## Required work:
Without the pictures, output all of the data exactly.

## Given data:
════════════════════
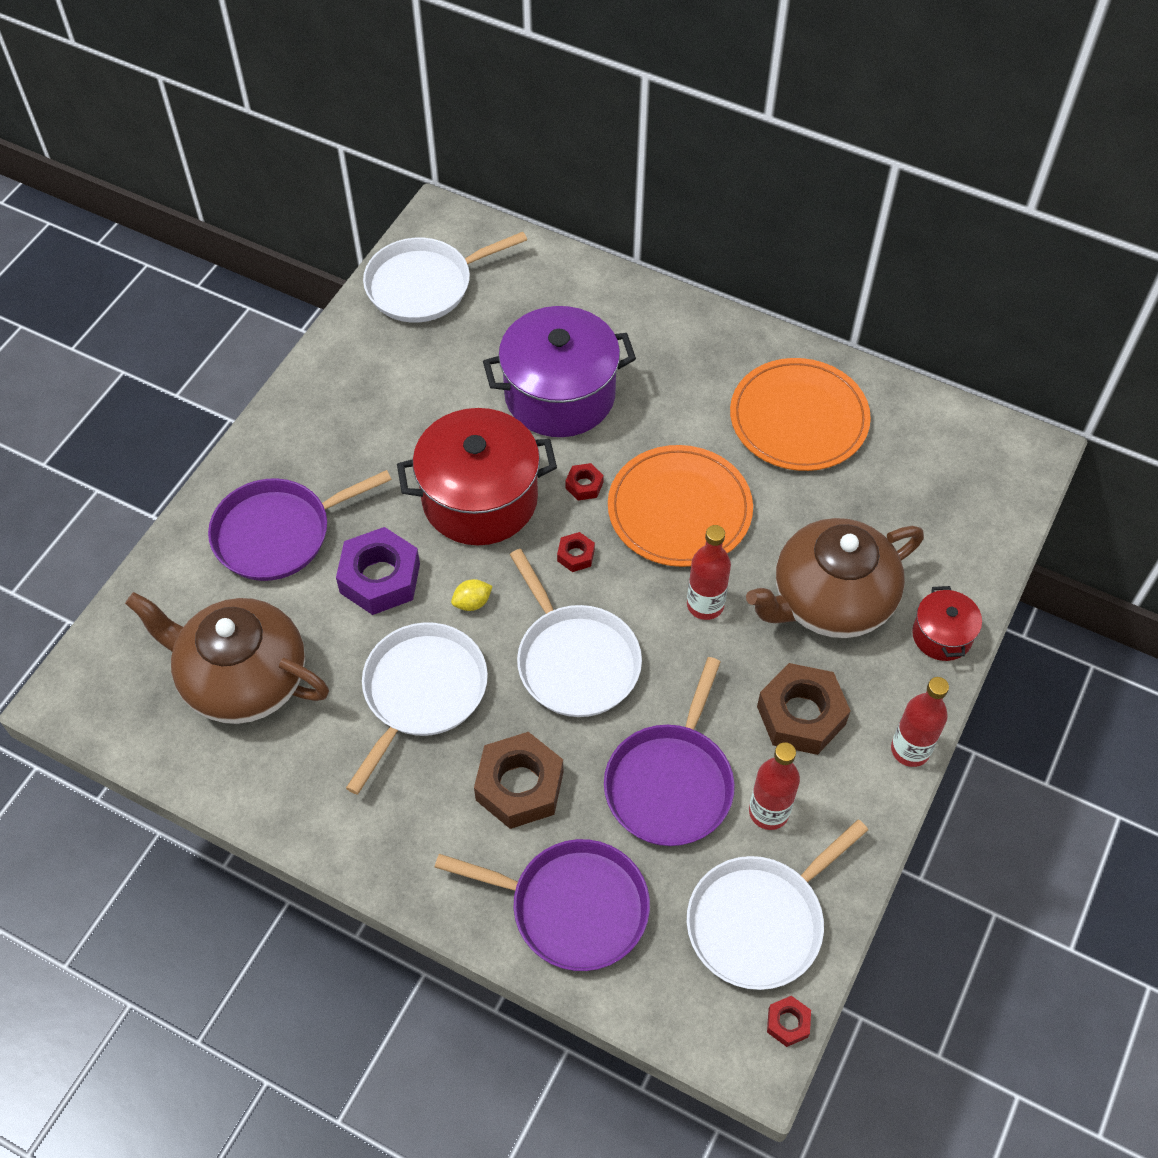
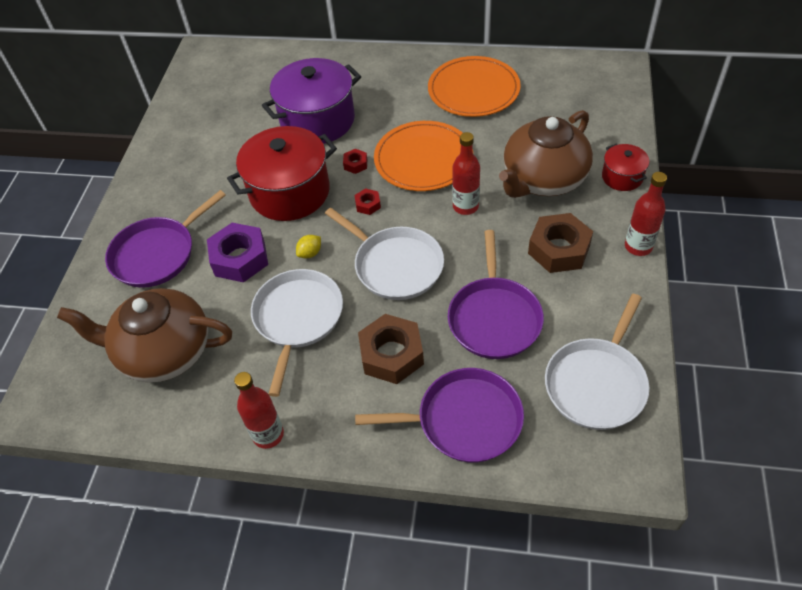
camera: 15 degrees left, 5 degrees down
(424, 285) = (204, 87): white pan -> none
(769, 812) = (567, 313): red bottle -> red bottle (268, 435)
(788, 1023) = (649, 442): red nut -> none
════════════════════
## Your solution:
camera: 15 degrees left, 5 degrees down
(424, 285) = (204, 87): white pan -> none
(769, 812) = (567, 313): red bottle -> red bottle (268, 435)
(788, 1023) = (649, 442): red nut -> none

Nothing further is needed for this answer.